▶ _The records_:
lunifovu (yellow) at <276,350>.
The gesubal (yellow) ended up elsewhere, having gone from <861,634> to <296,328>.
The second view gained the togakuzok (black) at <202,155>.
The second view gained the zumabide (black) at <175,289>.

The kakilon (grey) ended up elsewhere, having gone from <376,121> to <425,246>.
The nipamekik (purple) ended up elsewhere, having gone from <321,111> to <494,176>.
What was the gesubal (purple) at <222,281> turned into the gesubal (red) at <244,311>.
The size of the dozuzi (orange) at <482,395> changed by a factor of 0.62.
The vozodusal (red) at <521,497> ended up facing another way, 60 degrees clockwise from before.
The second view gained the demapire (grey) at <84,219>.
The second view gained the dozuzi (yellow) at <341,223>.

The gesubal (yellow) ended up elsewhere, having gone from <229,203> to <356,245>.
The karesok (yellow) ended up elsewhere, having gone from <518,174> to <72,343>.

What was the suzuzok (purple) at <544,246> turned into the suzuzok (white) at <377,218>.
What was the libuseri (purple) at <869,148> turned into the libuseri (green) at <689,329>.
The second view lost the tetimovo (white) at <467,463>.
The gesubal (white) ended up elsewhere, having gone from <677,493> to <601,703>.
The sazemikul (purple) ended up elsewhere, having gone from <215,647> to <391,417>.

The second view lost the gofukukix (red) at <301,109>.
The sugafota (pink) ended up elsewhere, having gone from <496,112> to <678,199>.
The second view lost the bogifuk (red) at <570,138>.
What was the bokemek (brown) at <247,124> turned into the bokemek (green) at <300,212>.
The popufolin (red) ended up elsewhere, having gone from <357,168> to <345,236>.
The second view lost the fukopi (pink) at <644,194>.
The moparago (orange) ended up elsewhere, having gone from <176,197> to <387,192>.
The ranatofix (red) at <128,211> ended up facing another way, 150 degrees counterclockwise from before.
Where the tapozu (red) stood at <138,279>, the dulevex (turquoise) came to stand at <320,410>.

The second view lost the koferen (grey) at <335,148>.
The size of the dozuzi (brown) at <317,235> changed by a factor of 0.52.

▶ _Task prompt_: Could you copy out the data in full, exactly as it is written?

▶ _Solved exercise_:
lunifovu (yellow) at <276,350>.
The gesubal (yellow) ended up elsewhere, having gone from <861,634> to <296,328>.
The second view gained the togakuzok (black) at <202,155>.
The second view gained the zumabide (black) at <175,289>.

The kakilon (grey) ended up elsewhere, having gone from <376,121> to <425,246>.
The nipamekik (purple) ended up elsewhere, having gone from <321,111> to <494,176>.
What was the gesubal (purple) at <222,281> turned into the gesubal (red) at <244,311>.
The size of the dozuzi (orange) at <482,395> changed by a factor of 0.62.
The vozodusal (red) at <521,497> ended up facing another way, 60 degrees clockwise from before.
The second view gained the demapire (grey) at <84,219>.
The second view gained the dozuzi (yellow) at <341,223>.

The gesubal (yellow) ended up elsewhere, having gone from <229,203> to <356,245>.
The karesok (yellow) ended up elsewhere, having gone from <518,174> to <72,343>.

What was the suzuzok (purple) at <544,246> turned into the suzuzok (white) at <377,218>.
What was the libuseri (purple) at <869,148> turned into the libuseri (green) at <689,329>.
The second view lost the tetimovo (white) at <467,463>.
The gesubal (white) ended up elsewhere, having gone from <677,493> to <601,703>.
The sazemikul (purple) ended up elsewhere, having gone from <215,647> to <391,417>.

The second view lost the gofukukix (red) at <301,109>.
The sugafota (pink) ended up elsewhere, having gone from <496,112> to <678,199>.
The second view lost the bogifuk (red) at <570,138>.
What was the bokemek (brown) at <247,124> turned into the bokemek (green) at <300,212>.
The popufolin (red) ended up elsewhere, having gone from <357,168> to <345,236>.
The second view lost the fukopi (pink) at <644,194>.
The moparago (orange) ended up elsewhere, having gone from <176,197> to <387,192>.
The ranatofix (red) at <128,211> ended up facing another way, 150 degrees counterclockwise from before.
Where the tapozu (red) stood at <138,279>, the dulevex (turquoise) came to stand at <320,410>.

The second view lost the koferen (grey) at <335,148>.
The size of the dozuzi (brown) at <317,235> changed by a factor of 0.52.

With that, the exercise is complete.